** Assigned task **
Your answer must consist of exactly the lines below, starting with the line with "building: [180,125,233,163] -> none" and going on through the line with "building: [148,68,230,273] -> [20,76,87,222]", and nothing else.

** Given data **
----------------------------------------

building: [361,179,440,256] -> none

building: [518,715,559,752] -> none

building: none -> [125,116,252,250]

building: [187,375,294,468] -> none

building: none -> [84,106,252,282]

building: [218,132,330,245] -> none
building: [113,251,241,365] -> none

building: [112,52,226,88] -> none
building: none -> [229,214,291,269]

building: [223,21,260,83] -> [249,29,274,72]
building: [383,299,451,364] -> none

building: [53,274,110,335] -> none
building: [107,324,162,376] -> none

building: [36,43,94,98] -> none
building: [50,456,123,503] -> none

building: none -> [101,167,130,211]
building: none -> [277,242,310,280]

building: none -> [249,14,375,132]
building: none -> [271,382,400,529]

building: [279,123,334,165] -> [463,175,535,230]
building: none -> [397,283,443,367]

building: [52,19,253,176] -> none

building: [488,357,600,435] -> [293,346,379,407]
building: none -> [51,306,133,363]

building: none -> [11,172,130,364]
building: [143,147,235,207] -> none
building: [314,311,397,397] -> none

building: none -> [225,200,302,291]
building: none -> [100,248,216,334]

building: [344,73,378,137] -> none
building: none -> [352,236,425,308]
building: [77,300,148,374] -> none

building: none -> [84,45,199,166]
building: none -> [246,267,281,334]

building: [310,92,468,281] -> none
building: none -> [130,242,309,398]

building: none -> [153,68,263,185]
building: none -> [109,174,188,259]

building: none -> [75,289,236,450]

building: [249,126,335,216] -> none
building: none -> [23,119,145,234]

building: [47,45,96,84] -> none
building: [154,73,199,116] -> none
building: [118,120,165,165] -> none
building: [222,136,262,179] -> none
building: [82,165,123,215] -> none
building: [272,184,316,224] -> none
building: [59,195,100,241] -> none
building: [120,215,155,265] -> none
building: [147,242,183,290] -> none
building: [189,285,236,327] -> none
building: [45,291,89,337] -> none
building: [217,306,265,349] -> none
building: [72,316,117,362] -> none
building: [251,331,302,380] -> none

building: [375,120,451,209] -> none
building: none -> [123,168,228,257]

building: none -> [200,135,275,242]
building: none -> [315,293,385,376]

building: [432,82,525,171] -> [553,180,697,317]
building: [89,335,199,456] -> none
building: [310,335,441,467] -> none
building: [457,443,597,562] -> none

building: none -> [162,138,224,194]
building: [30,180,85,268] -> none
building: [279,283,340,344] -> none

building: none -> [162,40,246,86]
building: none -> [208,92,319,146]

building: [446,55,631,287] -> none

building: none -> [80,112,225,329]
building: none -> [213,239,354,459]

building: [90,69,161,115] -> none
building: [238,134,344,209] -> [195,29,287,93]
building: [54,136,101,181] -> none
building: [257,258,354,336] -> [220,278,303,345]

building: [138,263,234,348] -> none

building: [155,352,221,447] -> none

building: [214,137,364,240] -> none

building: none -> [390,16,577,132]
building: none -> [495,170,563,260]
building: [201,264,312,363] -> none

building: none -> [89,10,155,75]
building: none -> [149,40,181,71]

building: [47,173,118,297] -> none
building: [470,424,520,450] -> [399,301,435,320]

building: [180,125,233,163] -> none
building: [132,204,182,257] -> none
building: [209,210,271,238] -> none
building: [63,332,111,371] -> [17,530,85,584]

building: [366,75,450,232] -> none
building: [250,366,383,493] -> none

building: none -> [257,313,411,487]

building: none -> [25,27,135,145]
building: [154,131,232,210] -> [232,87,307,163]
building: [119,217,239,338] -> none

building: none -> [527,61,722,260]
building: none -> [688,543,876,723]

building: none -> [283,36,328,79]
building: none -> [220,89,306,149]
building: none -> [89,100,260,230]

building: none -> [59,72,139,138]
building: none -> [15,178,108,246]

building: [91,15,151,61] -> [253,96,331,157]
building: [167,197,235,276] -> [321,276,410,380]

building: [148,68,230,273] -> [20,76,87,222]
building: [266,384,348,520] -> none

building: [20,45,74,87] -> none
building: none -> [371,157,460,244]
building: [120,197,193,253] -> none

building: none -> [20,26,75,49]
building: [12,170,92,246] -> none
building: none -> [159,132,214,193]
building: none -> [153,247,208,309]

----------------------------------------

** Result for this task **
building: [180,125,233,163] -> none
building: [132,204,182,257] -> none
building: [209,210,271,238] -> none
building: [63,332,111,371] -> [17,530,85,584]

building: [366,75,450,232] -> none
building: [250,366,383,493] -> none

building: none -> [257,313,411,487]

building: none -> [25,27,135,145]
building: [154,131,232,210] -> [232,87,307,163]
building: [119,217,239,338] -> none

building: none -> [527,61,722,260]
building: none -> [688,543,876,723]

building: none -> [283,36,328,79]
building: none -> [220,89,306,149]
building: none -> [89,100,260,230]

building: none -> [59,72,139,138]
building: none -> [15,178,108,246]

building: [91,15,151,61] -> [253,96,331,157]
building: [167,197,235,276] -> [321,276,410,380]

building: [148,68,230,273] -> [20,76,87,222]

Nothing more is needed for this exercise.